What the task asks:
Check each line of the entries. Copy the ones that contain the string "grey".

(Image change detection data)
=== Begin Enclosure ===

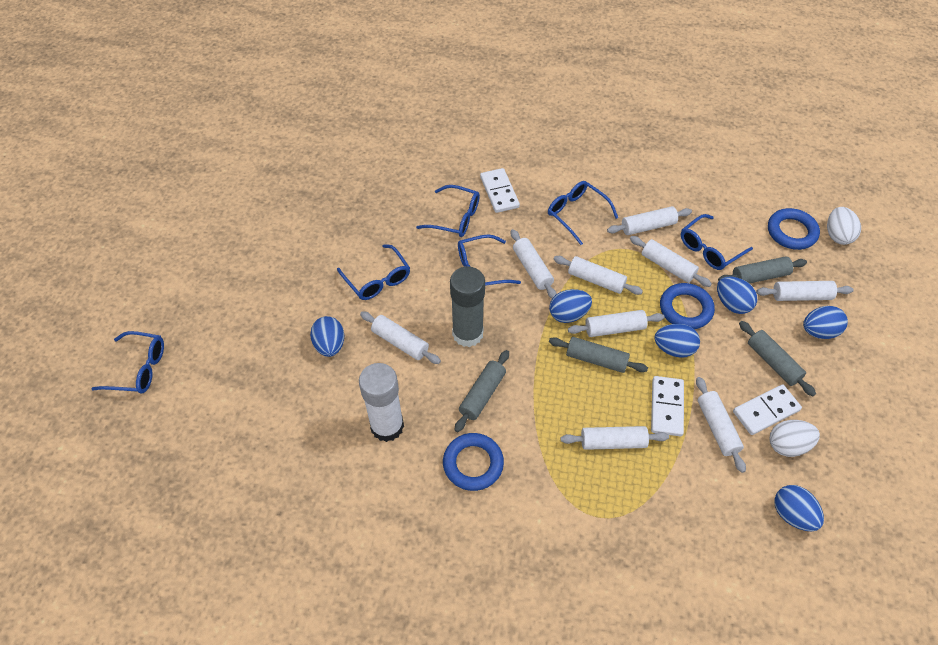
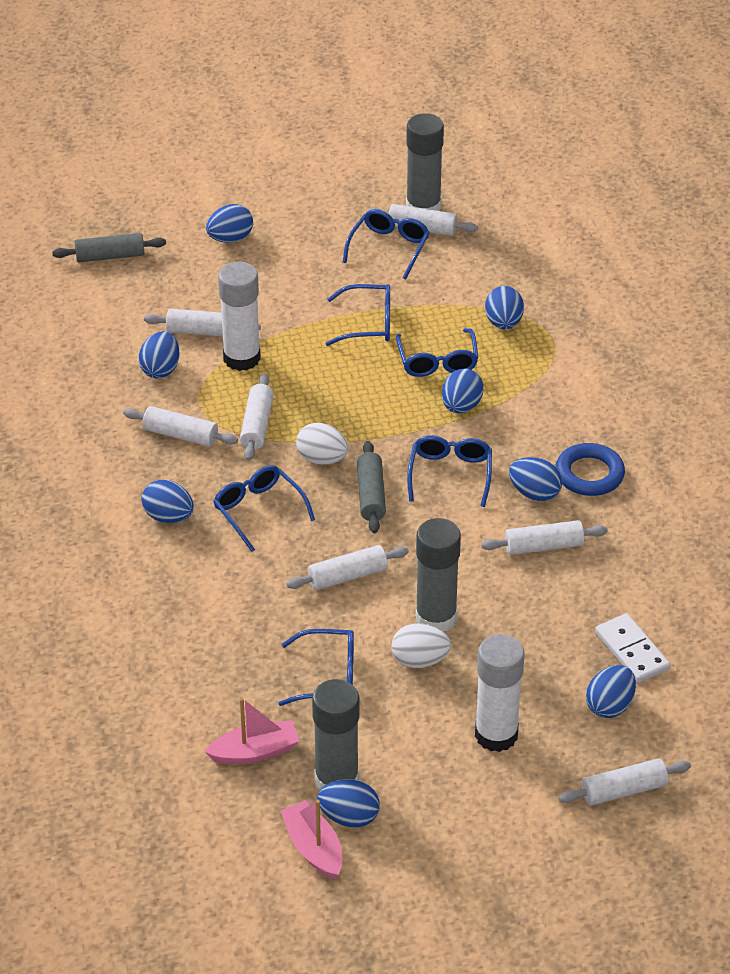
blue egg: 6 -> 8
blue ring: 3 -> 1
grey glue stick: 1 -> 3
grey rolling pin: 4 -> 2
pink boat: 0 -> 2
white domino: 3 -> 1
white glue stick: 1 -> 2
white rolling pin: 9 -> 7

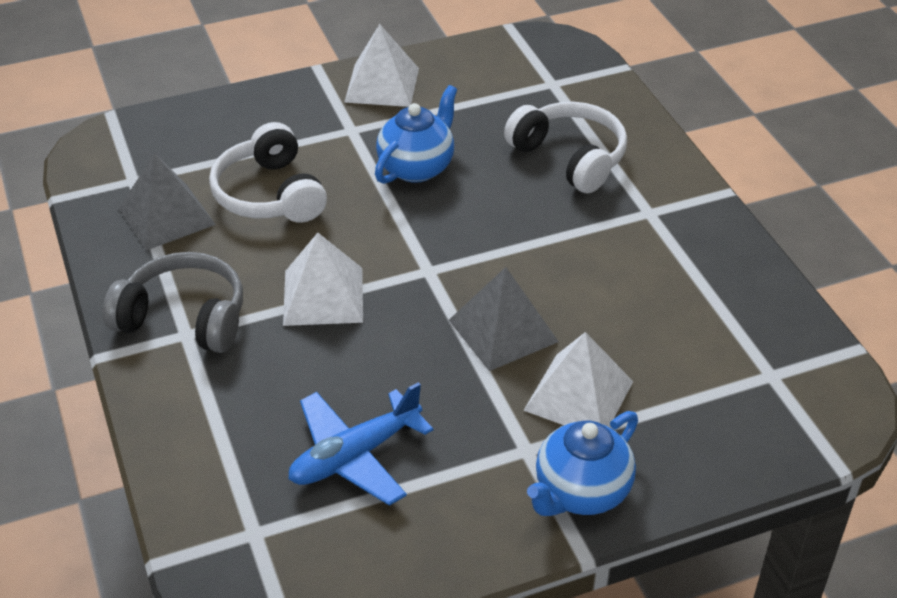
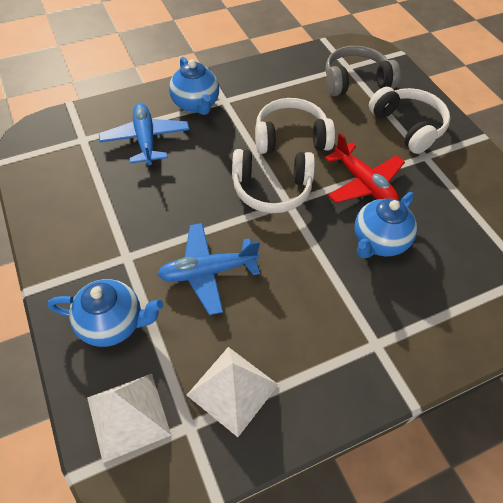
blue plane: 1 -> 2
blue teapot: 2 -> 3
grey pyramid: 2 -> 0
red plane: 0 -> 1
white headphones: 2 -> 3
white pyramid: 3 -> 2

=== End Enclosure ===

Response to the exercise:
grey glue stick: 1 -> 3
grey rolling pin: 4 -> 2
grey pyramid: 2 -> 0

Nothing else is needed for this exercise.